— About this exercise —
Go line by line through the records below. Copy whichever lines contain the string "cactus".
═════ Input ═════
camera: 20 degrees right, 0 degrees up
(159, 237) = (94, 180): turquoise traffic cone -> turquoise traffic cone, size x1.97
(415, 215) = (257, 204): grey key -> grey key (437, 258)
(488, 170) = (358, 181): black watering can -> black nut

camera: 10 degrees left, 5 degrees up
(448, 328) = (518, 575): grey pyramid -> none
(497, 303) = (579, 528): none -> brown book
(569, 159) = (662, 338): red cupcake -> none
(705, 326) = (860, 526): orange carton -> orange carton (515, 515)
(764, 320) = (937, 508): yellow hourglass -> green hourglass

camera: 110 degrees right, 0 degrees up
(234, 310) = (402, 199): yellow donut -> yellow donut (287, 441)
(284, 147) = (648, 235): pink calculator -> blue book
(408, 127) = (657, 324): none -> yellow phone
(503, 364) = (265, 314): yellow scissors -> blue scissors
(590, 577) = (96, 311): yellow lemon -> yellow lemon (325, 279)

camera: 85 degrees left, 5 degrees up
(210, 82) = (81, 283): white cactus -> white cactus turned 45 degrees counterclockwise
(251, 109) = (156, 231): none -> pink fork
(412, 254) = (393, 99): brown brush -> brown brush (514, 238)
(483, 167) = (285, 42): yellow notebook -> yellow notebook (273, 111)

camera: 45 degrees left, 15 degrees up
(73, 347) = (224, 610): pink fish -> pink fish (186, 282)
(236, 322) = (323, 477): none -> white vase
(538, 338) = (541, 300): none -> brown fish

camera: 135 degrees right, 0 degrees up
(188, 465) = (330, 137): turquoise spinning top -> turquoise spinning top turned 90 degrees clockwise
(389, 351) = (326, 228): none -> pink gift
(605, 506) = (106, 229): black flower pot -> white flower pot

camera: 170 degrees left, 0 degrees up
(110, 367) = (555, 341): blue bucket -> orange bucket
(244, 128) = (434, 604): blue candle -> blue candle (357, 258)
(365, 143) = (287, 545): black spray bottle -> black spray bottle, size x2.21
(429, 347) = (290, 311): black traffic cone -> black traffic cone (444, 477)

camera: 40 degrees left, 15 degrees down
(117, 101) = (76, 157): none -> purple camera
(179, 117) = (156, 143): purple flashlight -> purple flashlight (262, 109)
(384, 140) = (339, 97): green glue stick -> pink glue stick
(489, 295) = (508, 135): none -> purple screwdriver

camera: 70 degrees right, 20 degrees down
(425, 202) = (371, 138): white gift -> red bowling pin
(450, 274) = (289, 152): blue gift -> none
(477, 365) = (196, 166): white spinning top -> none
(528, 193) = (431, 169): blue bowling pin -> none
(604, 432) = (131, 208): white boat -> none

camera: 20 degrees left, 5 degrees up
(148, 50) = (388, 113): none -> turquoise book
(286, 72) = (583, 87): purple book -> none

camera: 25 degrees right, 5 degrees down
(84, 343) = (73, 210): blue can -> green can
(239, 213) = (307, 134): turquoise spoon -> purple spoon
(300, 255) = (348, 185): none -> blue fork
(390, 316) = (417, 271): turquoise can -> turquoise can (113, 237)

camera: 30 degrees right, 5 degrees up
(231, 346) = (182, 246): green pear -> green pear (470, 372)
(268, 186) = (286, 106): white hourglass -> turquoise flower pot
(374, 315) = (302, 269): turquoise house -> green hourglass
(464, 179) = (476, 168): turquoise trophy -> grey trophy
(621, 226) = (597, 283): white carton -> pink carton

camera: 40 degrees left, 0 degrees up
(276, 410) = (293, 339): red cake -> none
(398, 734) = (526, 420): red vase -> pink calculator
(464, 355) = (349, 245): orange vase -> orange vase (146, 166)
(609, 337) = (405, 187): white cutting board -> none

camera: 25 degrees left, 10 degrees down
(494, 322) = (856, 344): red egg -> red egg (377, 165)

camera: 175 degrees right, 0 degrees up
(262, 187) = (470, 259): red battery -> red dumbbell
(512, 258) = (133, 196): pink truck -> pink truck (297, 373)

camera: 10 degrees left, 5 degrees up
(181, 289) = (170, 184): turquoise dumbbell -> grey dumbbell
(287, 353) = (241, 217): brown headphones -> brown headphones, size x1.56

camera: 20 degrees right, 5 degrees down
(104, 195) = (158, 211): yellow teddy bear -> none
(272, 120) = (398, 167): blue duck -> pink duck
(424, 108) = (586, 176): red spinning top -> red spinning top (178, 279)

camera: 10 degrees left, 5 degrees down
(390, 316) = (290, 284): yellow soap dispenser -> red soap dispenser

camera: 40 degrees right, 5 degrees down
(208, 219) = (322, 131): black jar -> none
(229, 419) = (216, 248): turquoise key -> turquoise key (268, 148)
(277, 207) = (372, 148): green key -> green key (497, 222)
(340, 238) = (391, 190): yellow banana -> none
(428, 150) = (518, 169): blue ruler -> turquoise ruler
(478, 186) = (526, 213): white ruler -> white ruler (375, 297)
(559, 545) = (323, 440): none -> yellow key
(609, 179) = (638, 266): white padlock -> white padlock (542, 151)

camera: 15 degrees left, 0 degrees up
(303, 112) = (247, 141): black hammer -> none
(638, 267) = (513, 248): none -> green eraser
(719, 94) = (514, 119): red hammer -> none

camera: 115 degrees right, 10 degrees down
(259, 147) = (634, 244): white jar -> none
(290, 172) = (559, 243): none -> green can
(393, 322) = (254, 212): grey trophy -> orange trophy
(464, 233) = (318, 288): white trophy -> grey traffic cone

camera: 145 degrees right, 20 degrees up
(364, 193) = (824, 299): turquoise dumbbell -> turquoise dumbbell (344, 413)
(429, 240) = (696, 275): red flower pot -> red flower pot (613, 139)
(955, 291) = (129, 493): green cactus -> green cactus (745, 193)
═════
— Answer section —
(210, 82) = (81, 283): white cactus -> white cactus turned 45 degrees counterclockwise
(955, 291) = (129, 493): green cactus -> green cactus (745, 193)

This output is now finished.